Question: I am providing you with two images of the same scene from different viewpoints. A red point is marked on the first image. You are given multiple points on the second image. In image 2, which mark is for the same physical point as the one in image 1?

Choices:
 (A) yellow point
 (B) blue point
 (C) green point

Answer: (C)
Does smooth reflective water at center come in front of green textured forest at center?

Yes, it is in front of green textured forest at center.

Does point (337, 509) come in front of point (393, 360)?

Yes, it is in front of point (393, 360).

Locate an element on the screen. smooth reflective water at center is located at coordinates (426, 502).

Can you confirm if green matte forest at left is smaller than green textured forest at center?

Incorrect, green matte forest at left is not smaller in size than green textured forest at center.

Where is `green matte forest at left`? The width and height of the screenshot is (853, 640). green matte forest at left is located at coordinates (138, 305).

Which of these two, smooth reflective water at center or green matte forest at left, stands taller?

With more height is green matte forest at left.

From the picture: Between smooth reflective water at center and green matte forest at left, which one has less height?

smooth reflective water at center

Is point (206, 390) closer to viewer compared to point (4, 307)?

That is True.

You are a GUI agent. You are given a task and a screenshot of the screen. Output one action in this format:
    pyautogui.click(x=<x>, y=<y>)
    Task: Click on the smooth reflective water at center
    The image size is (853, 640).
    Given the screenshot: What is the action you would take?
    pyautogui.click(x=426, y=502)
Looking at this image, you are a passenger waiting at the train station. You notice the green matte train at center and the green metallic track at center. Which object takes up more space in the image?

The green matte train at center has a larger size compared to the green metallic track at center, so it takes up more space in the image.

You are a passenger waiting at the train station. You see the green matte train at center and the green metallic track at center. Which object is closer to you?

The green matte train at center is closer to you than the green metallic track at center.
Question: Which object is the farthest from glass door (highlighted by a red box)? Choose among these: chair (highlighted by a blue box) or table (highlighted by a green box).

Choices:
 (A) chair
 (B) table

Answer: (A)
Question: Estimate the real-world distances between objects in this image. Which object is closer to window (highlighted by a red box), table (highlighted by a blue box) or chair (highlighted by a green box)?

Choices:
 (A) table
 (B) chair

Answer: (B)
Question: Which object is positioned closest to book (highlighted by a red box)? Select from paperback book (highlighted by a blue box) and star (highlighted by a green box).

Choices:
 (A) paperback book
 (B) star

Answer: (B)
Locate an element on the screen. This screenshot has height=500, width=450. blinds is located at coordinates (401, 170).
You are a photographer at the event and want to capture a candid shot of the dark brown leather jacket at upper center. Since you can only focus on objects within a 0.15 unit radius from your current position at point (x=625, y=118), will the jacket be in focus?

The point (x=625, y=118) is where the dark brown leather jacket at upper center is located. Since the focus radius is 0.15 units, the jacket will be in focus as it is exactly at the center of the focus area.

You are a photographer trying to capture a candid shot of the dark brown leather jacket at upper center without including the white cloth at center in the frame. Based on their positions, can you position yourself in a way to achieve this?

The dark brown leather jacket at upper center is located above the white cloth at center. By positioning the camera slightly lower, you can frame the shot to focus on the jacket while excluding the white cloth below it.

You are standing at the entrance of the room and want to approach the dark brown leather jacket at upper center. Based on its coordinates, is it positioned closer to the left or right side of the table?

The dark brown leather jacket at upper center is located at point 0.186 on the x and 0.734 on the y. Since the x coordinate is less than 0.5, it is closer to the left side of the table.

GOAL:
Reproduce every row above verbatim, keeping each line and its order unchanged.

OUTPUT:
Question: I am providing you with two images of the same scene from different viewpoints. A red point is marked on the first image. You are given multiple points on the second image. In image 2, which mark is for the same physical point as the one in image 1?

Choices:
 (A) yellow point
 (B) blue point
 (C) green point

Answer: (C)
Does smooth reflective water at center come in front of green textured forest at center?

Yes, it is in front of green textured forest at center.

Does point (337, 509) come in front of point (393, 360)?

Yes, it is in front of point (393, 360).

Locate an element on the screen. smooth reflective water at center is located at coordinates (426, 502).

Can you confirm if green matte forest at left is smaller than green textured forest at center?

Incorrect, green matte forest at left is not smaller in size than green textured forest at center.

Where is `green matte forest at left`? The width and height of the screenshot is (853, 640). green matte forest at left is located at coordinates (138, 305).

Which of these two, smooth reflective water at center or green matte forest at left, stands taller?

With more height is green matte forest at left.

From the picture: Between smooth reflective water at center and green matte forest at left, which one has less height?

smooth reflective water at center

Is point (206, 390) closer to viewer compared to point (4, 307)?

That is True.

You are a GUI agent. You are given a task and a screenshot of the screen. Output one action in this format:
    pyautogui.click(x=<x>, y=<y>)
    Task: Click on the smooth reflective water at center
    The image size is (853, 640).
    Given the screenshot: What is the action you would take?
    pyautogui.click(x=426, y=502)
Looking at this image, you are a passenger waiting at the train station. You notice the green matte train at center and the green metallic track at center. Which object takes up more space in the image?

The green matte train at center has a larger size compared to the green metallic track at center, so it takes up more space in the image.

You are a passenger waiting at the train station. You see the green matte train at center and the green metallic track at center. Which object is closer to you?

The green matte train at center is closer to you than the green metallic track at center.
Question: Which object is the farthest from glass door (highlighted by a red box)? Choose among these: chair (highlighted by a blue box) or table (highlighted by a green box).

Choices:
 (A) chair
 (B) table

Answer: (A)
Question: Estimate the real-world distances between objects in this image. Which object is closer to window (highlighted by a red box), table (highlighted by a blue box) or chair (highlighted by a green box)?

Choices:
 (A) table
 (B) chair

Answer: (B)
Question: Which object is positioned closest to book (highlighted by a red box)? Select from paperback book (highlighted by a blue box) and star (highlighted by a green box).

Choices:
 (A) paperback book
 (B) star

Answer: (B)
Locate an element on the screen. This screenshot has height=500, width=450. blinds is located at coordinates (401, 170).
You are a photographer at the event and want to capture a candid shot of the dark brown leather jacket at upper center. Since you can only focus on objects within a 0.15 unit radius from your current position at point (x=625, y=118), will the jacket be in focus?

The point (x=625, y=118) is where the dark brown leather jacket at upper center is located. Since the focus radius is 0.15 units, the jacket will be in focus as it is exactly at the center of the focus area.

You are a photographer trying to capture a candid shot of the dark brown leather jacket at upper center without including the white cloth at center in the frame. Based on their positions, can you position yourself in a way to achieve this?

The dark brown leather jacket at upper center is located above the white cloth at center. By positioning the camera slightly lower, you can frame the shot to focus on the jacket while excluding the white cloth below it.

You are standing at the entrance of the room and want to approach the dark brown leather jacket at upper center. Based on its coordinates, is it positioned closer to the left or right side of the table?

The dark brown leather jacket at upper center is located at point 0.186 on the x and 0.734 on the y. Since the x coordinate is less than 0.5, it is closer to the left side of the table.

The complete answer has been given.